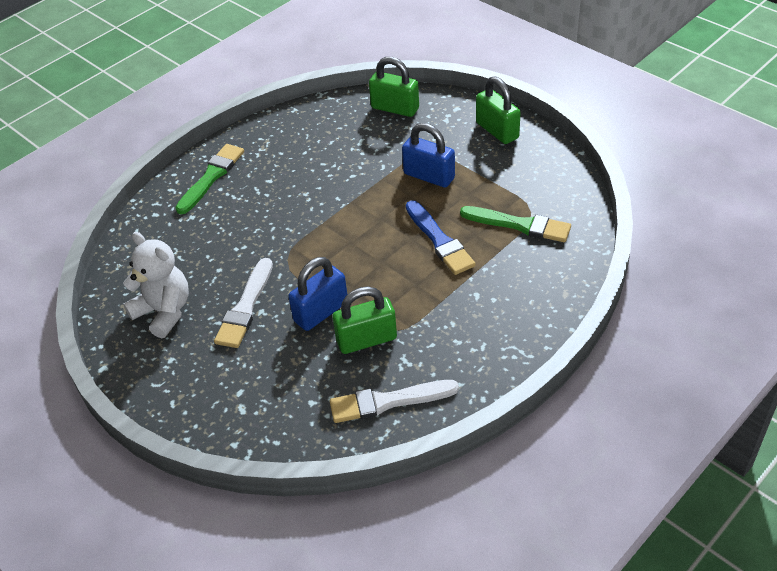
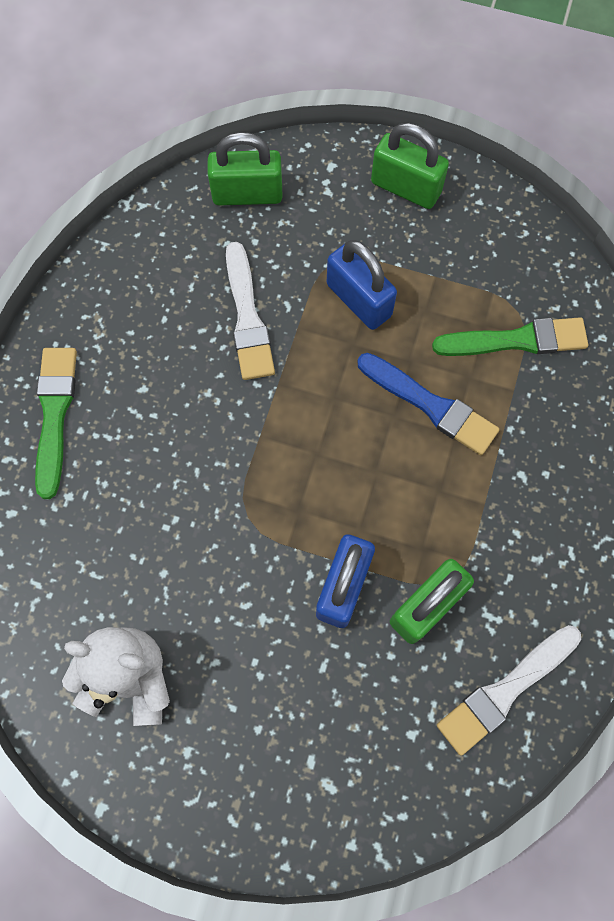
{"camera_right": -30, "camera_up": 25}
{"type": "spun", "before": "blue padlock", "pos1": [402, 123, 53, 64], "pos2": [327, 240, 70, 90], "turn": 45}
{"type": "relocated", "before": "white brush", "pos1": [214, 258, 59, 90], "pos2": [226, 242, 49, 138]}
--
Whenever a line of the data contains "type", it counts; state how many such lines there are, with nothing added.

2